─── Supplied data

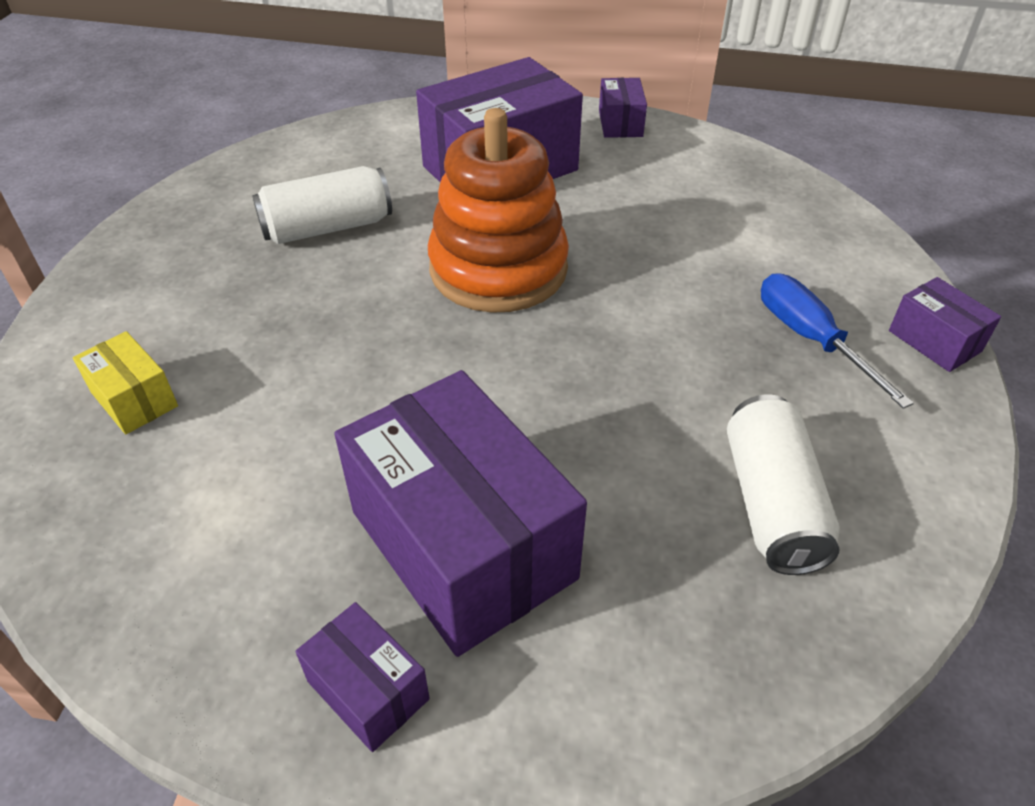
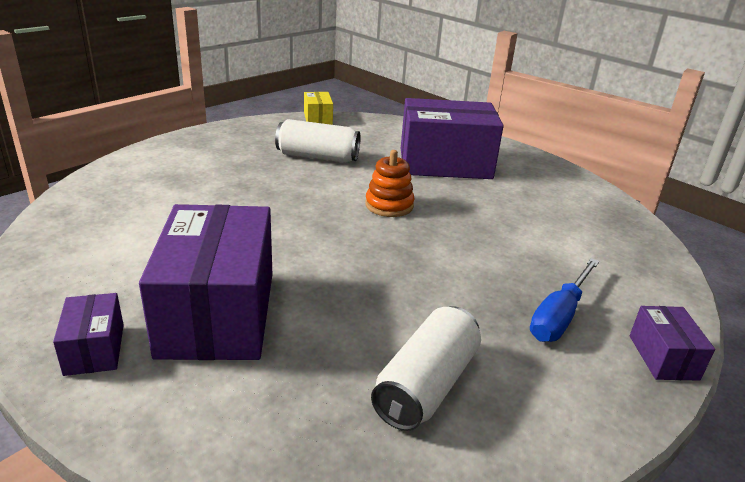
camera: 30 degrees right, 15 degrees down
yellow box [73,331,178,434] -> yellow box moved to [304,92,333,125]
orange stacking toy [428,108,569,313] -> orange stacking toy [365,150,415,217], size x0.52
purple box [599,78,647,138] -> none
blue screwdriver [761,273,914,409] -> blue screwdriver turned 150 degrees counterclockwise [530,258,599,342]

──────

§ **What to produce**:
Copy nothing but the lines from the first one in the listing through the line with "purple box [599,78,647,138] -> none", and omit the pictures.

§ **Task response**:
camera: 30 degrees right, 15 degrees down
yellow box [73,331,178,434] -> yellow box moved to [304,92,333,125]
orange stacking toy [428,108,569,313] -> orange stacking toy [365,150,415,217], size x0.52
purple box [599,78,647,138] -> none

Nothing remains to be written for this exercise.